**Directions for this task**:
Determine how many lines of the material below contain "brush". Report only that figure.

**Supplied data**:
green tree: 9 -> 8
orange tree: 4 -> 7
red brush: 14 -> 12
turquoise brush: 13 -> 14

---

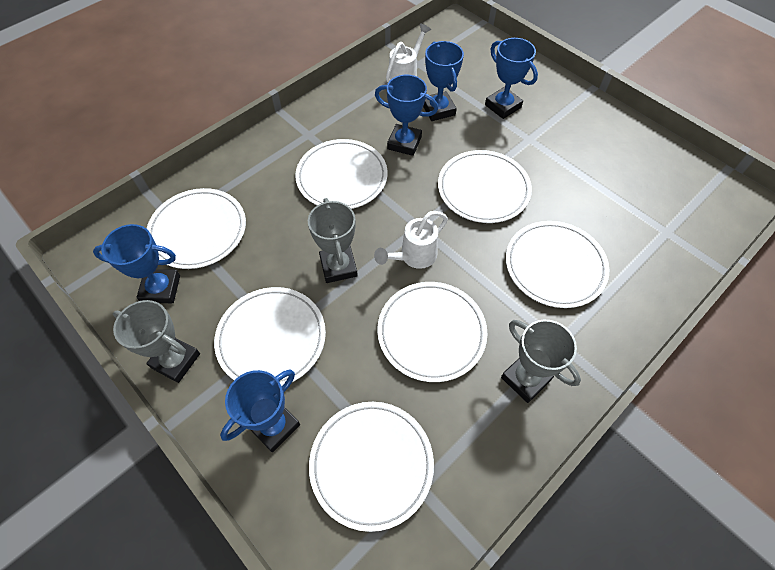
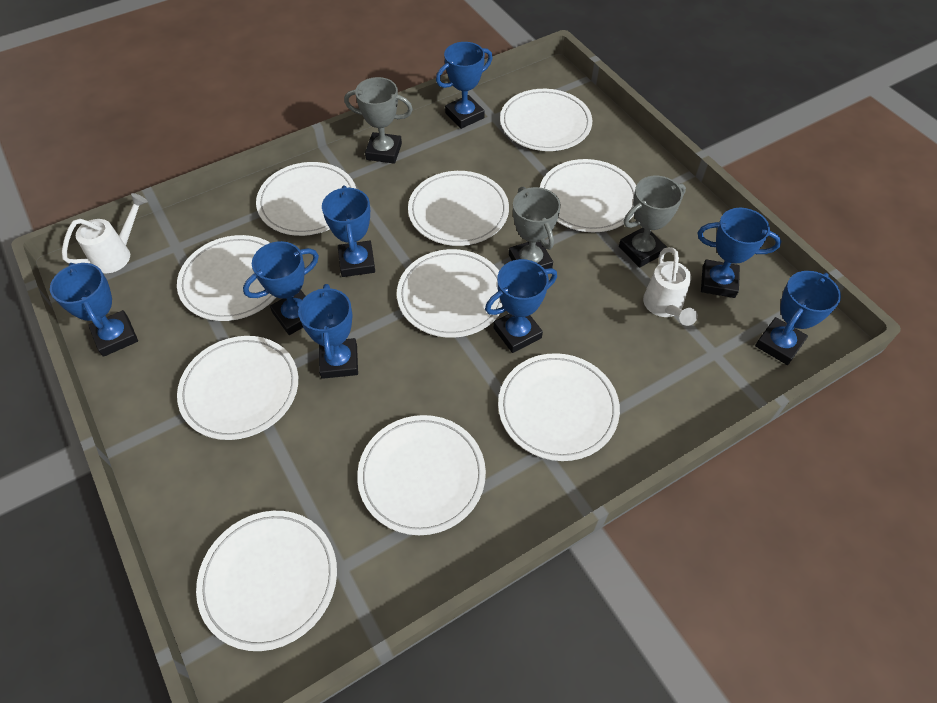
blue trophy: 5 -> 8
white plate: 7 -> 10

**Answer to the problem**:
2